DESCRIPTION OF THE TASK: Exact copies of all the lines below are needed, without the pictures.

DATA SHOWN:
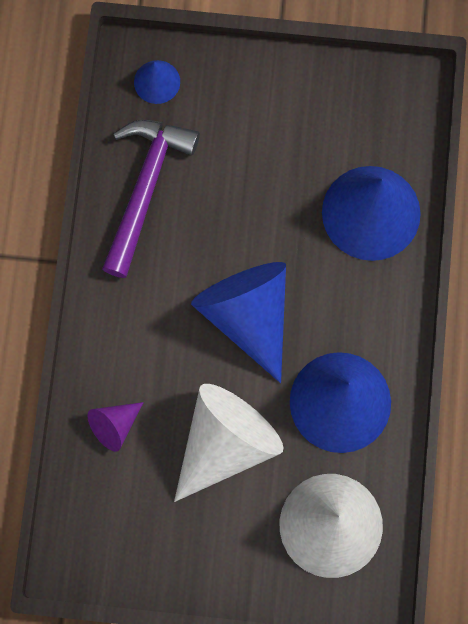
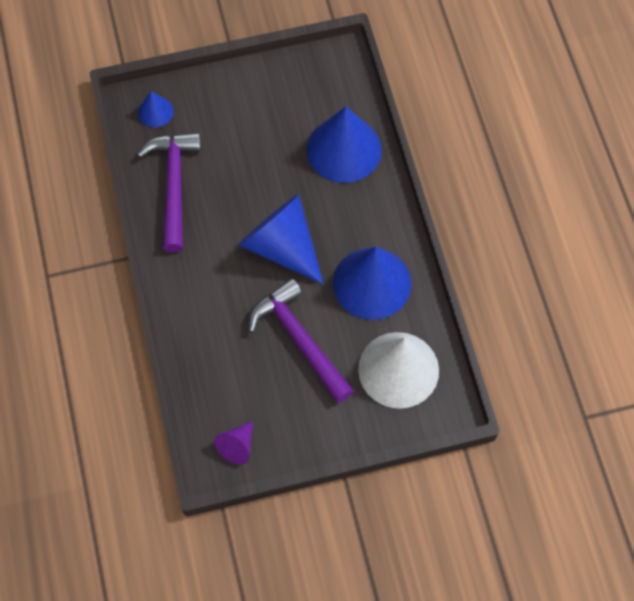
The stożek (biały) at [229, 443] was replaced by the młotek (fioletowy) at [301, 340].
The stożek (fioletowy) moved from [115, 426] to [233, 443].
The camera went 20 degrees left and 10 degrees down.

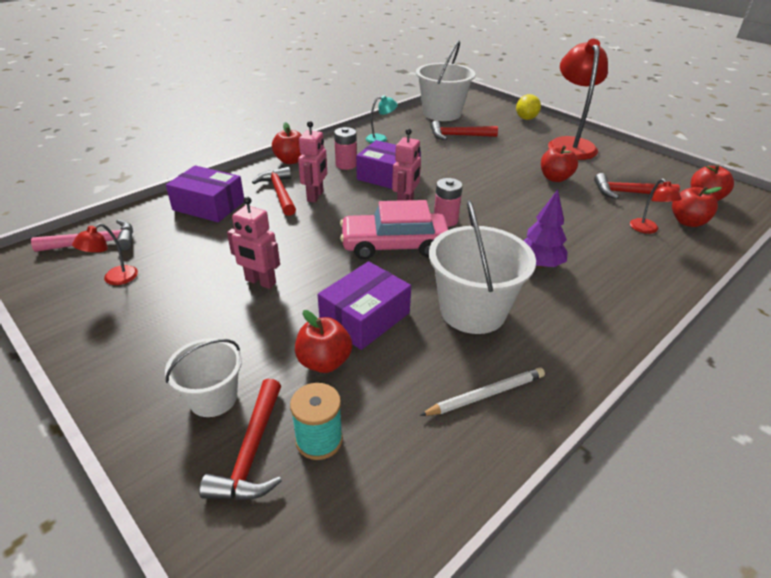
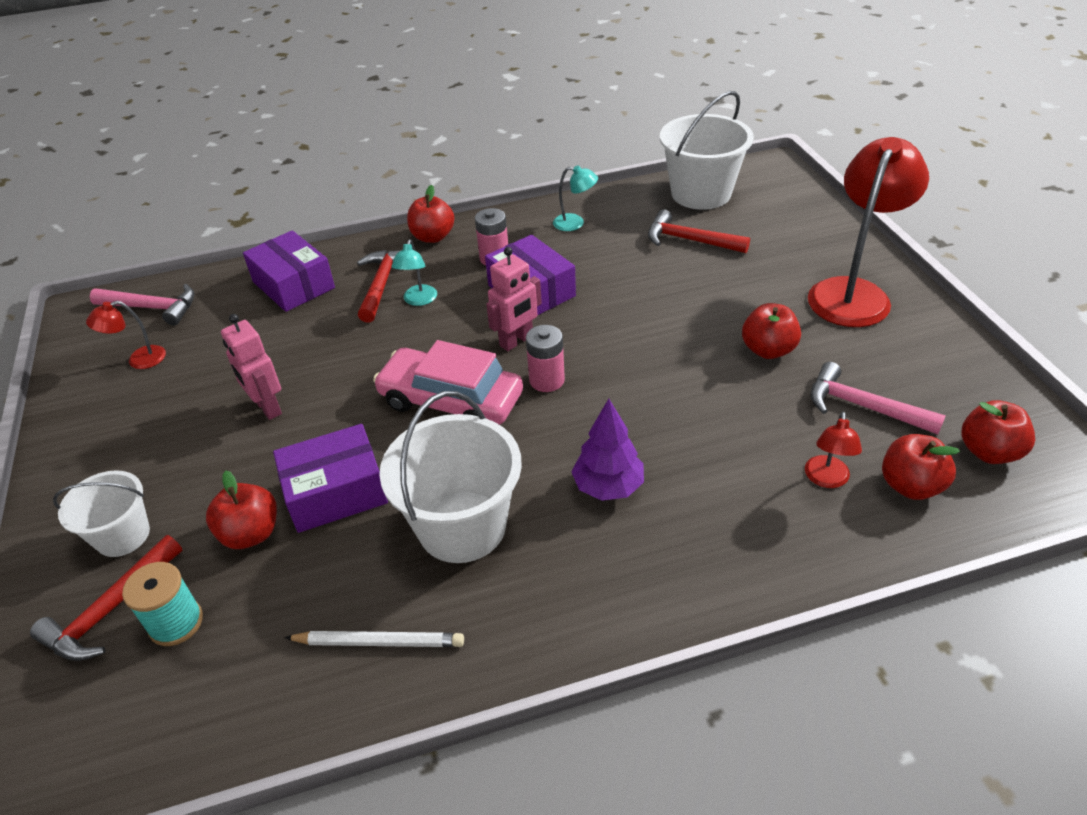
The cytryna (żółty) at [528, 107] disappeared.
The robot (różowy) at [312, 162] was replaced by the lampka (turkusowy) at [414, 272].
The młotek (czerwony) at [637, 186] became the młotek (różowy) at [878, 398].
The camera went 30 degrees right and 5 degrees up.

SOLUTION:
The stożek (biały) at [229, 443] was replaced by the młotek (fioletowy) at [301, 340].
The stożek (fioletowy) moved from [115, 426] to [233, 443].
The camera went 20 degrees left and 10 degrees down.

The cytryna (żółty) at [528, 107] disappeared.
The robot (różowy) at [312, 162] was replaced by the lampka (turkusowy) at [414, 272].
The młotek (czerwony) at [637, 186] became the młotek (różowy) at [878, 398].
The camera went 30 degrees right and 5 degrees up.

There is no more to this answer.